=== Records supplied ===

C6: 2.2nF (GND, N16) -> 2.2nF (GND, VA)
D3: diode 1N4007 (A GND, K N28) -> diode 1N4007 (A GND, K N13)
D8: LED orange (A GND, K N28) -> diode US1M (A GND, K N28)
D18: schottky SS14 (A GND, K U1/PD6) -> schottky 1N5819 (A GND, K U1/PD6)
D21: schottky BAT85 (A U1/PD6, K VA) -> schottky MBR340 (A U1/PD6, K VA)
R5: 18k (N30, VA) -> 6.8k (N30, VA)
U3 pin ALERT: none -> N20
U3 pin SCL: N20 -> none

===

**What the task asks**
Once the line containing "D21: schottky BAT85" is found, output it and each line after it through the end of the listing above, exactly, with nothing else.

**Answer area**
D21: schottky BAT85 (A U1/PD6, K VA) -> schottky MBR340 (A U1/PD6, K VA)
R5: 18k (N30, VA) -> 6.8k (N30, VA)
U3 pin ALERT: none -> N20
U3 pin SCL: N20 -> none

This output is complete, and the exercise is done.